### ACTION ITEM
Everything in the records below goes into the copy exactly, except the pictures.

### EXERCISE MATERIALS
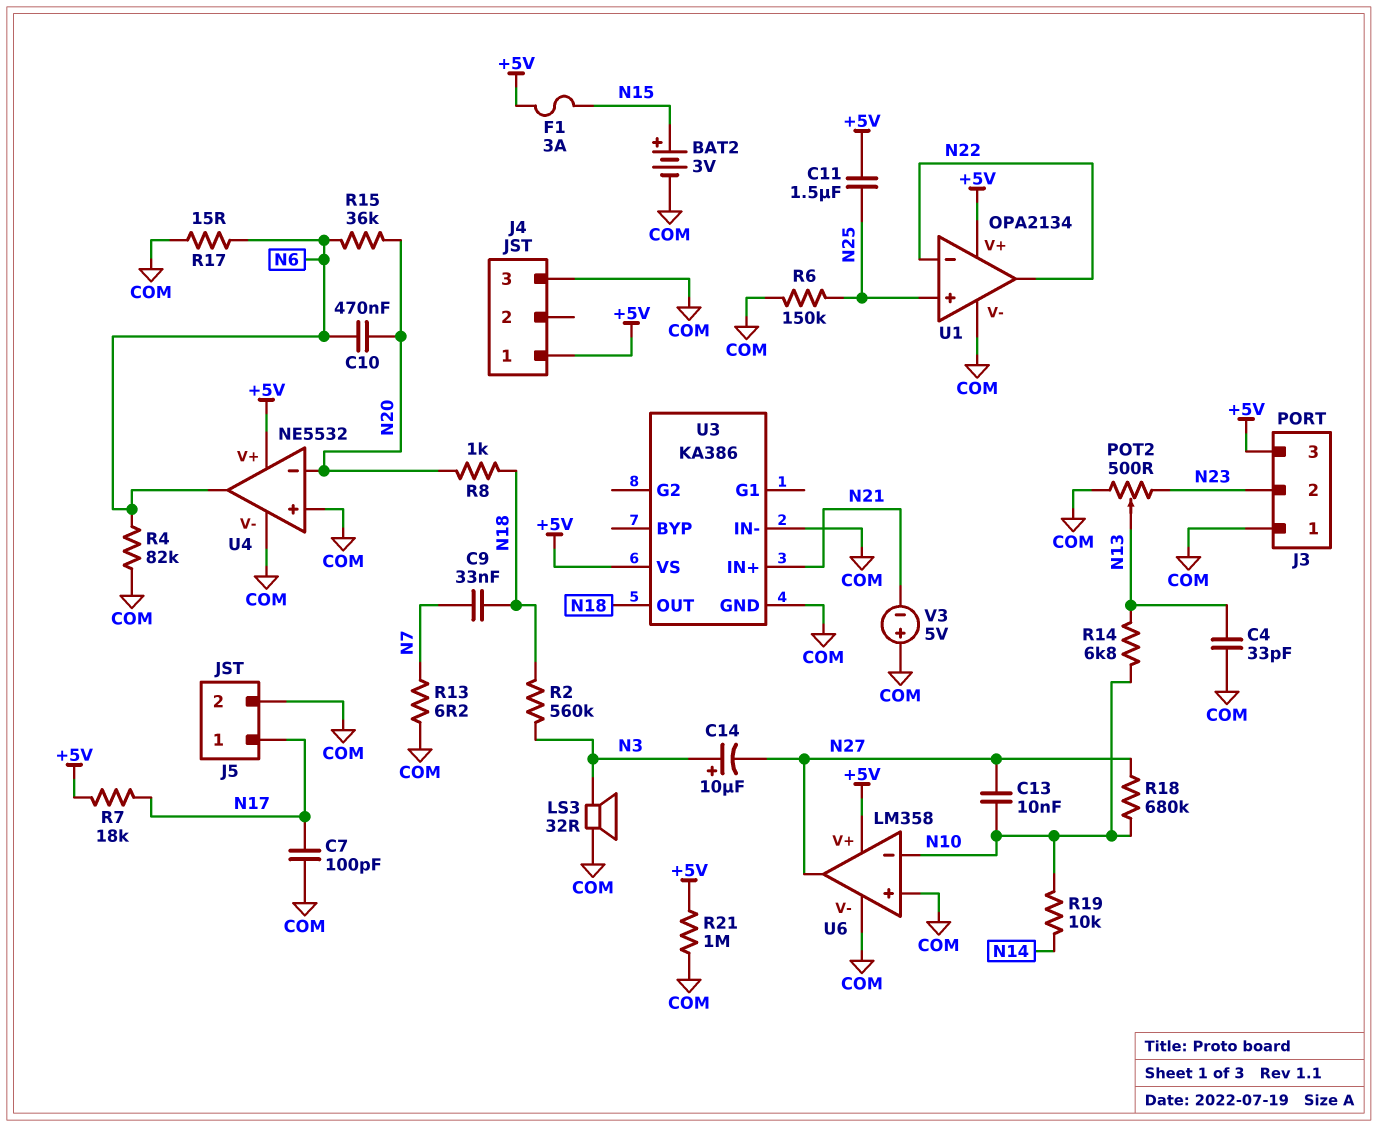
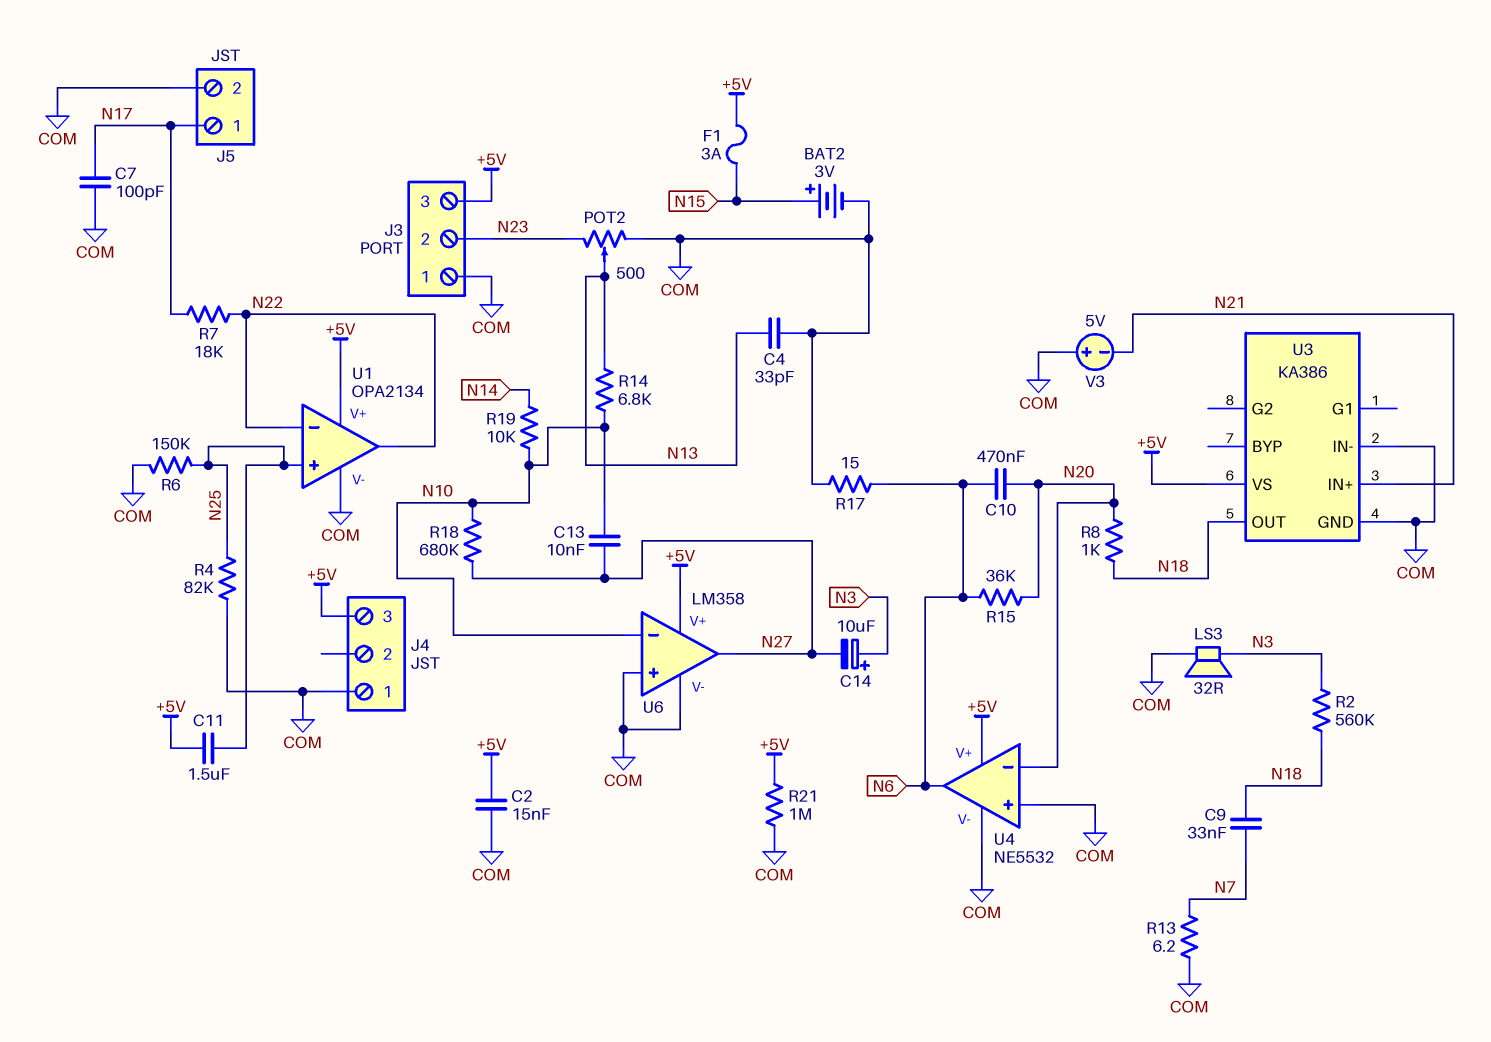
C2: none -> 15nF (+5V, COM)
J4 pin 1: +5V -> COM
J4 pin 3: COM -> +5V
R4: 82k (COM, N6) -> 82k (COM, N25)
R7: 18k (+5V, N17) -> 18k (N17, N22)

### SOLUTION
C2: none -> 15nF (+5V, COM)
J4 pin 1: +5V -> COM
J4 pin 3: COM -> +5V
R4: 82k (COM, N6) -> 82k (COM, N25)
R7: 18k (+5V, N17) -> 18k (N17, N22)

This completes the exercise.